Exercise directions
Retyping the records exactly is the whole task.

Source records
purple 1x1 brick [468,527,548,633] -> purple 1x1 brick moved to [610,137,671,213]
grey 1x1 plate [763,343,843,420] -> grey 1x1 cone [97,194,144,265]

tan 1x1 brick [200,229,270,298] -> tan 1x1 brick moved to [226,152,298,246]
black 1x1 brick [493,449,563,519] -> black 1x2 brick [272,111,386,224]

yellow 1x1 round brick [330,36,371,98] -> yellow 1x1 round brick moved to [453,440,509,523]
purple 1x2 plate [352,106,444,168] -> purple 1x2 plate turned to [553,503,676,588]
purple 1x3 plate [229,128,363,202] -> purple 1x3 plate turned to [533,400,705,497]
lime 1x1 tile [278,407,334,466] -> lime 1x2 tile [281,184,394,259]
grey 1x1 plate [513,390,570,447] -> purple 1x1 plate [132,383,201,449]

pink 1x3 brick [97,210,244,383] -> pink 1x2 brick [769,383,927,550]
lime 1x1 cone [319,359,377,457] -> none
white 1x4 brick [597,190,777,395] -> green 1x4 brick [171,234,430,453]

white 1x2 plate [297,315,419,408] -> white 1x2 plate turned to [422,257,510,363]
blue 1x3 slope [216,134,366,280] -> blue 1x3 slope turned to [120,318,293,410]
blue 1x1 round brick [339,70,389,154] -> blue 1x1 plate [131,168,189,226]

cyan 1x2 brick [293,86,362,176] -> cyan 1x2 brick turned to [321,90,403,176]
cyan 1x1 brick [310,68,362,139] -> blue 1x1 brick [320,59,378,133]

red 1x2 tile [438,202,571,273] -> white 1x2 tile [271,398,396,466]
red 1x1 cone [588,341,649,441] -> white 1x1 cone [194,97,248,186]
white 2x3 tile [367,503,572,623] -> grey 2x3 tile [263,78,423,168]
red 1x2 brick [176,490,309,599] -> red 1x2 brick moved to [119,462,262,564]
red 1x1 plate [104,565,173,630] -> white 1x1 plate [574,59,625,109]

Task solution
purple 1x1 brick [468,527,548,633] -> purple 1x1 brick moved to [610,137,671,213]
grey 1x1 plate [763,343,843,420] -> grey 1x1 cone [97,194,144,265]

tan 1x1 brick [200,229,270,298] -> tan 1x1 brick moved to [226,152,298,246]
black 1x1 brick [493,449,563,519] -> black 1x2 brick [272,111,386,224]

yellow 1x1 round brick [330,36,371,98] -> yellow 1x1 round brick moved to [453,440,509,523]
purple 1x2 plate [352,106,444,168] -> purple 1x2 plate turned to [553,503,676,588]
purple 1x3 plate [229,128,363,202] -> purple 1x3 plate turned to [533,400,705,497]
lime 1x1 tile [278,407,334,466] -> lime 1x2 tile [281,184,394,259]
grey 1x1 plate [513,390,570,447] -> purple 1x1 plate [132,383,201,449]

pink 1x3 brick [97,210,244,383] -> pink 1x2 brick [769,383,927,550]
lime 1x1 cone [319,359,377,457] -> none
white 1x4 brick [597,190,777,395] -> green 1x4 brick [171,234,430,453]

white 1x2 plate [297,315,419,408] -> white 1x2 plate turned to [422,257,510,363]
blue 1x3 slope [216,134,366,280] -> blue 1x3 slope turned to [120,318,293,410]
blue 1x1 round brick [339,70,389,154] -> blue 1x1 plate [131,168,189,226]

cyan 1x2 brick [293,86,362,176] -> cyan 1x2 brick turned to [321,90,403,176]
cyan 1x1 brick [310,68,362,139] -> blue 1x1 brick [320,59,378,133]

red 1x2 tile [438,202,571,273] -> white 1x2 tile [271,398,396,466]
red 1x1 cone [588,341,649,441] -> white 1x1 cone [194,97,248,186]
white 2x3 tile [367,503,572,623] -> grey 2x3 tile [263,78,423,168]
red 1x2 brick [176,490,309,599] -> red 1x2 brick moved to [119,462,262,564]
red 1x1 plate [104,565,173,630] -> white 1x1 plate [574,59,625,109]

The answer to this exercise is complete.